EXERCISE OBJECTIVE =>
Give again, word for word, every line below from the one that has "cyan arrow: (556, 131) -> (677, 181), moved" through the one that has "gray hexagon: (264, 234) -> (406, 292), moved", both included, and no others.

EXERCISE INPUTS =>
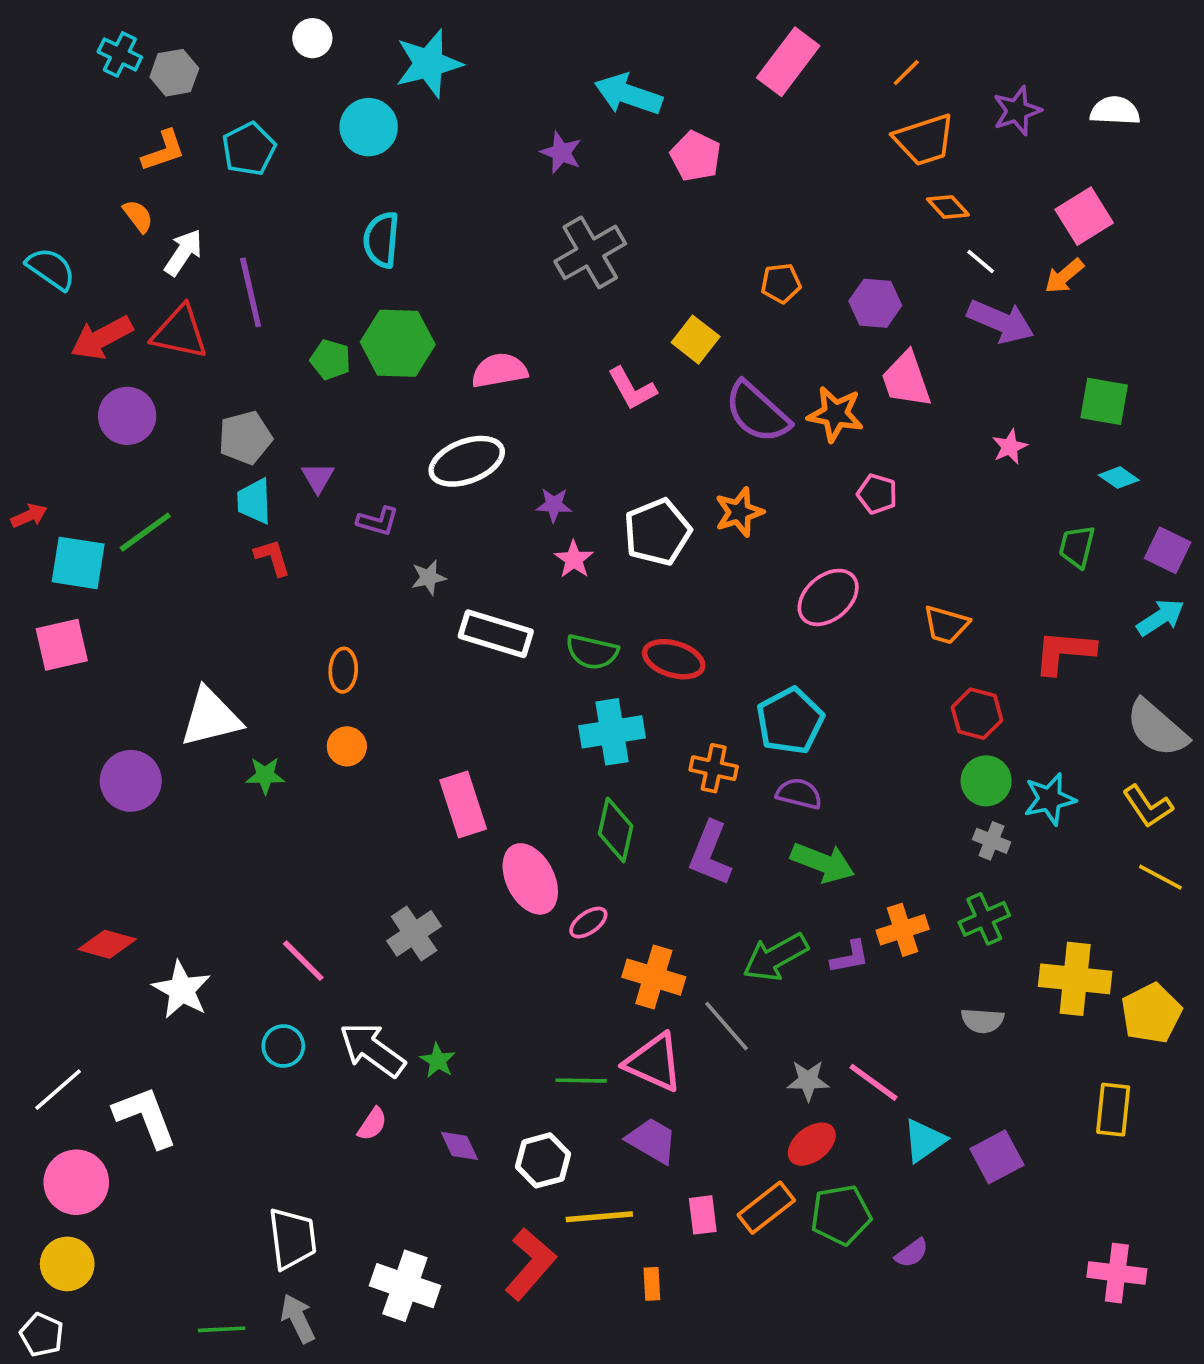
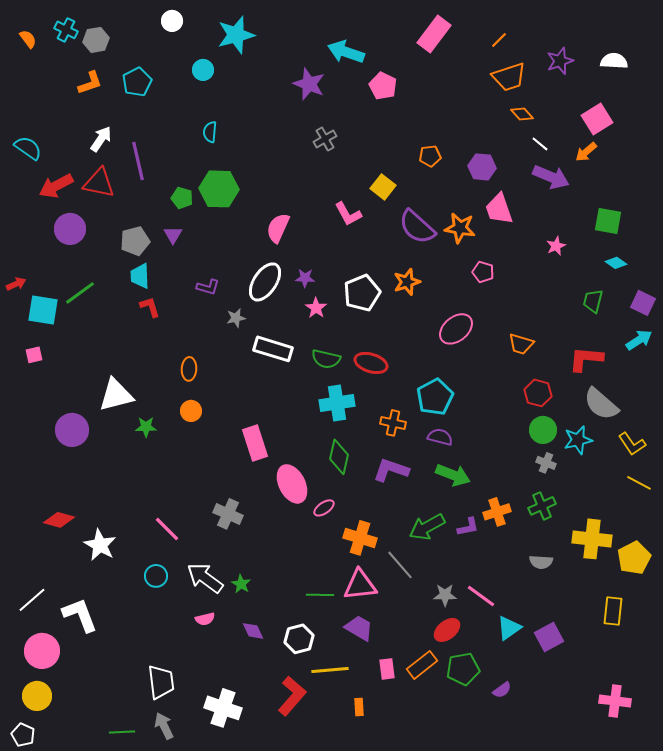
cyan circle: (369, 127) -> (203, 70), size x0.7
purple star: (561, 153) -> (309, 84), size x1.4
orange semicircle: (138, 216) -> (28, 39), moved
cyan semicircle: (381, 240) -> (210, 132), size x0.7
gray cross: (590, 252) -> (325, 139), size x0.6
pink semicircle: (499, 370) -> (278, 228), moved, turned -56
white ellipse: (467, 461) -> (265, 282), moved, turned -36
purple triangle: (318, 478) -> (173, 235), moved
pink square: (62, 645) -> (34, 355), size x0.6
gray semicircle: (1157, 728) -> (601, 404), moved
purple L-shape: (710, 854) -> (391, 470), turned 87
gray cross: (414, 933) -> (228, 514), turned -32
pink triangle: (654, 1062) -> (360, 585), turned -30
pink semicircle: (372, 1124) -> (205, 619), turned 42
==
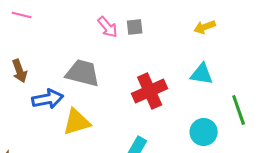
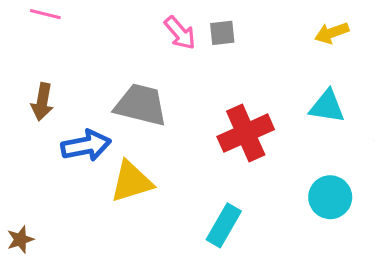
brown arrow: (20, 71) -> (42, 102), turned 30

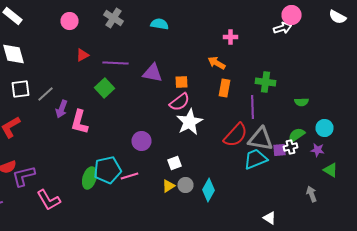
---
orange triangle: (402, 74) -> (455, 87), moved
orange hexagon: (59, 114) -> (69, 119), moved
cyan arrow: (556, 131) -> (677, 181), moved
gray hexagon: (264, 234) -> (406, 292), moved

SOLUTION TO THIS PROBLEM =>
cyan arrow: (556, 131) -> (677, 181), moved
gray hexagon: (264, 234) -> (406, 292), moved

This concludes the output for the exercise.